Extract every line of the listing below that contains the word "triangle".

┌──

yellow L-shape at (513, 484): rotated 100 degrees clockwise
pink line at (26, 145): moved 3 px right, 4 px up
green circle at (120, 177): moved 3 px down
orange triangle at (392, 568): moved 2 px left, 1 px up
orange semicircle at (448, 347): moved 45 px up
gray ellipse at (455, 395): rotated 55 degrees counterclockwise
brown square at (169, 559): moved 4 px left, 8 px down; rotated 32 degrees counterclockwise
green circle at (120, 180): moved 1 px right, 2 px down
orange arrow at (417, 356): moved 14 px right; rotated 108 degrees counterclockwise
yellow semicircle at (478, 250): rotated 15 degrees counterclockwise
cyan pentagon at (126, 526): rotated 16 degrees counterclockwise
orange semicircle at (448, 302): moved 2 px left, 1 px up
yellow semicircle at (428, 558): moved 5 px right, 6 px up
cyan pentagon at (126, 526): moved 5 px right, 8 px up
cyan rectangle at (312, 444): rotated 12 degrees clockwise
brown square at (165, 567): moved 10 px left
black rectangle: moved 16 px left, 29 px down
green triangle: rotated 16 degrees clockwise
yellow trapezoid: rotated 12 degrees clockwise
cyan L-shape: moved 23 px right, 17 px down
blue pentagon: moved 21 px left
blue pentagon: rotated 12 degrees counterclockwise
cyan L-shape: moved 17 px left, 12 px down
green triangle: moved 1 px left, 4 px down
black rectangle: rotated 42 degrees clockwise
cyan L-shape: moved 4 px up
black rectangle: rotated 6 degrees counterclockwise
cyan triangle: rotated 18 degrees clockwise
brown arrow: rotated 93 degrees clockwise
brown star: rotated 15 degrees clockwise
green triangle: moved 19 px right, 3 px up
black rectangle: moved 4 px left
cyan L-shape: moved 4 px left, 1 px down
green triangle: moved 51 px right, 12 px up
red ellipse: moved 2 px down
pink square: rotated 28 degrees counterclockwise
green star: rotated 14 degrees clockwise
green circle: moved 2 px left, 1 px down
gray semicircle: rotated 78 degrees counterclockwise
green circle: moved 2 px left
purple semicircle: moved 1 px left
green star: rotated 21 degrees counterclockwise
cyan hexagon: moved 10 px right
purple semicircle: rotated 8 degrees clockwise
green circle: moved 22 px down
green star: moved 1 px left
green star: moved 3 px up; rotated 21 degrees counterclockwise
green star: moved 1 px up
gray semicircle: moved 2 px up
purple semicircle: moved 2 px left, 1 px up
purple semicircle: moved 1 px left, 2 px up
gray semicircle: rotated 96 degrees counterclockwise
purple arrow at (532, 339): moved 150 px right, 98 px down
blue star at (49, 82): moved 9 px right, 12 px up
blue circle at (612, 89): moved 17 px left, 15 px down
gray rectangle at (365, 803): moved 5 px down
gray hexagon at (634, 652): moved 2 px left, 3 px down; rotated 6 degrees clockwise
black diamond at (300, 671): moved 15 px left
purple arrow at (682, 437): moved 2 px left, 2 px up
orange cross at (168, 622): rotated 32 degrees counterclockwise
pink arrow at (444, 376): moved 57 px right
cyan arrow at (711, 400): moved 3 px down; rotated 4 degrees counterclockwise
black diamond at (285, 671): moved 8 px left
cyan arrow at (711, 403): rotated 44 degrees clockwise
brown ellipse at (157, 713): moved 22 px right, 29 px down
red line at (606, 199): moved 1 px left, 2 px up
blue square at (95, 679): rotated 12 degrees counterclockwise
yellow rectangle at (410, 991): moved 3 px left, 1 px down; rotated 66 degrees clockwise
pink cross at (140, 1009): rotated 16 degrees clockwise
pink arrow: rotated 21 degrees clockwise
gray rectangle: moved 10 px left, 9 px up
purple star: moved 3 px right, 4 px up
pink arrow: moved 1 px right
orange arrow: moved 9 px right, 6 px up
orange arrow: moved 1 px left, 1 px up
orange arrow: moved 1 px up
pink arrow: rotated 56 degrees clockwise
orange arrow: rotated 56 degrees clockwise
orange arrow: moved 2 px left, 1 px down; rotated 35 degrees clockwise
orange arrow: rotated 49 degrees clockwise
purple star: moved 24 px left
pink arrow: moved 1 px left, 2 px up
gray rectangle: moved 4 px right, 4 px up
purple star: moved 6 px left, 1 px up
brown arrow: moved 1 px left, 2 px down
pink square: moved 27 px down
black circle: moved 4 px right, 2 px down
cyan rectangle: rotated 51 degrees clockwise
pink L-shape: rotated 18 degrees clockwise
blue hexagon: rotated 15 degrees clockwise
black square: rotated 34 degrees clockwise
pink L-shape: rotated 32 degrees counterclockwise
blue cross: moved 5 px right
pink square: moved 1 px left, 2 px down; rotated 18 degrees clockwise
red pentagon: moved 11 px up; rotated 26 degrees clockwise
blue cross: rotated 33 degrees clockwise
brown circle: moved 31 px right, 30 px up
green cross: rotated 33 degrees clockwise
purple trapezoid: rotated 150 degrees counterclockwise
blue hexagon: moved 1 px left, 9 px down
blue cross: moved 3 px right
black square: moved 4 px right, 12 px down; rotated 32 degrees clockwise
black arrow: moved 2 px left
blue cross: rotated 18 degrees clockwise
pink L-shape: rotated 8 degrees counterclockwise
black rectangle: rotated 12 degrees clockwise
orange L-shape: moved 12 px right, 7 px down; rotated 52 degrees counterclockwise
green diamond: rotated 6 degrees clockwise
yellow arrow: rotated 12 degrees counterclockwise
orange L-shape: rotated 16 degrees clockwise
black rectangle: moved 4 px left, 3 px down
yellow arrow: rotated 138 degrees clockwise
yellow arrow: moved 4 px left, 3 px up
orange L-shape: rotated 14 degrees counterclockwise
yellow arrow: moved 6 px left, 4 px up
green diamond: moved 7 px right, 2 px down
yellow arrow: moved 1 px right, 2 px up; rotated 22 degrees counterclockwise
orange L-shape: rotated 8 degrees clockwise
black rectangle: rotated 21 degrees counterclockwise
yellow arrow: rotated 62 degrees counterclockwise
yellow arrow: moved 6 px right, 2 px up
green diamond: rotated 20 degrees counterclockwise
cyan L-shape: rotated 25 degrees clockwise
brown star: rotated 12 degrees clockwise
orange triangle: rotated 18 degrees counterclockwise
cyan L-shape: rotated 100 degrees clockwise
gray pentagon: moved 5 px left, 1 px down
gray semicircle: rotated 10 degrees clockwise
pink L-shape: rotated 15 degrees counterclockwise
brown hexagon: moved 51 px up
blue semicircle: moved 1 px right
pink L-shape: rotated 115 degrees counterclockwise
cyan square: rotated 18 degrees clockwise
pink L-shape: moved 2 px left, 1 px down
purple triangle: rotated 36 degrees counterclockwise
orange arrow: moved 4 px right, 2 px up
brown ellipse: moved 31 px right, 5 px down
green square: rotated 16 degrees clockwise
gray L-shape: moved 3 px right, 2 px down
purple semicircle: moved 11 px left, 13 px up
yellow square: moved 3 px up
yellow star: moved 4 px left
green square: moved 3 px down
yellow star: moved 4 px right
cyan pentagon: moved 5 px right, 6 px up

└──

RESPONSE BELOW:
orange triangle at (392, 568): moved 2 px left, 1 px up
green triangle: rotated 16 degrees clockwise
green triangle: moved 1 px left, 4 px down
cyan triangle: rotated 18 degrees clockwise
green triangle: moved 19 px right, 3 px up
green triangle: moved 51 px right, 12 px up
orange triangle: rotated 18 degrees counterclockwise
purple triangle: rotated 36 degrees counterclockwise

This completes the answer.